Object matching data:
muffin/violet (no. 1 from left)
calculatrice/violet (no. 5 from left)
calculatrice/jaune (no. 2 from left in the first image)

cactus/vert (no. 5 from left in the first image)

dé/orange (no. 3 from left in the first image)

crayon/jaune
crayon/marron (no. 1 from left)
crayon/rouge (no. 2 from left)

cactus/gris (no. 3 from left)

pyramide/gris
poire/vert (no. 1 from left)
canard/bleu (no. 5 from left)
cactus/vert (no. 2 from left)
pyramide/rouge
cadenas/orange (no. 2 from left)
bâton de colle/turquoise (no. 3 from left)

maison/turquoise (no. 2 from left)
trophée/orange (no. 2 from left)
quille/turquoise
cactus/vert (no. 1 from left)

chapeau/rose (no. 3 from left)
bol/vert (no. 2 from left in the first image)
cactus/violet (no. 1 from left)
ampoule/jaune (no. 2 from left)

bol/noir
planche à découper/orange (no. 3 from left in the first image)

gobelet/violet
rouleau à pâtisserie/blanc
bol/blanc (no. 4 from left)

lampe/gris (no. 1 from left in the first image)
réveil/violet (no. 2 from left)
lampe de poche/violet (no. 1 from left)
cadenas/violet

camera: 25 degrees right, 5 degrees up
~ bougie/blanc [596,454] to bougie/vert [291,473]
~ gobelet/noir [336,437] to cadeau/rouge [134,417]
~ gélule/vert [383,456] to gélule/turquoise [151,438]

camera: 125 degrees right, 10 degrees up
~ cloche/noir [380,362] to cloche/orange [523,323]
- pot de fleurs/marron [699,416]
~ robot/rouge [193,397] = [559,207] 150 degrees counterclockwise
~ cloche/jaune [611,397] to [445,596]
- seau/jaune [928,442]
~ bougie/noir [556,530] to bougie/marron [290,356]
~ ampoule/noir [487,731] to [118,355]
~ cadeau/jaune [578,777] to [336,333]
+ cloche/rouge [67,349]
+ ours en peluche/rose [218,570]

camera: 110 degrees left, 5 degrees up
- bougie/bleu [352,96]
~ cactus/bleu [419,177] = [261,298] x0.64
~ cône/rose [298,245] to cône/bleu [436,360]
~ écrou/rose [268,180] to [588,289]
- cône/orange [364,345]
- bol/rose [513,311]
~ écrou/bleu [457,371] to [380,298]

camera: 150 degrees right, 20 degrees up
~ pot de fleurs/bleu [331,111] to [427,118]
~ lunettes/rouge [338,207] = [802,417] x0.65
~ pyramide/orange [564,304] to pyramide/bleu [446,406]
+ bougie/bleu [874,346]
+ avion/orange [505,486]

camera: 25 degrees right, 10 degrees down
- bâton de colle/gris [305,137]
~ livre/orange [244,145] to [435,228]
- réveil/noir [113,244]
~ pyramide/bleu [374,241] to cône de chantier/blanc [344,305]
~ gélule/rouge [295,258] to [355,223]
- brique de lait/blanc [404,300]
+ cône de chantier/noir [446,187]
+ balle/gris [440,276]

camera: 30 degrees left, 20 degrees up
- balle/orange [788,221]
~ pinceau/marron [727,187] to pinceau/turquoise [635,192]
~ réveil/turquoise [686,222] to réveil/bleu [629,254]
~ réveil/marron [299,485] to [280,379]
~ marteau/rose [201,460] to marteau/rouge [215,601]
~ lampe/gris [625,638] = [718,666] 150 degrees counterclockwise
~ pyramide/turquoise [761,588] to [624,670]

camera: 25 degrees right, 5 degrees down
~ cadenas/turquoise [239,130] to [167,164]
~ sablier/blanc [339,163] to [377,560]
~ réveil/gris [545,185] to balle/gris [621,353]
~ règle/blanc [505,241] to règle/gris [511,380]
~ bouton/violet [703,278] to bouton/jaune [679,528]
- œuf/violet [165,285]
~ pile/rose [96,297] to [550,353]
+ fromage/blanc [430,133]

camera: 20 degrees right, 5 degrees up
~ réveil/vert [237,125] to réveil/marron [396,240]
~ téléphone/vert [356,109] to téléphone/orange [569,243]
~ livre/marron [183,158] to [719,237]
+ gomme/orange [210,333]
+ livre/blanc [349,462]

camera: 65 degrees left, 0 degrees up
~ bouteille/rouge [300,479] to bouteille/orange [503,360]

### Action item:
The lines to return are those in the entries above that hold "gélule".

### Solution to this problem:
~ gélule/vert [383,456] to gélule/turquoise [151,438]
~ gélule/rouge [295,258] to [355,223]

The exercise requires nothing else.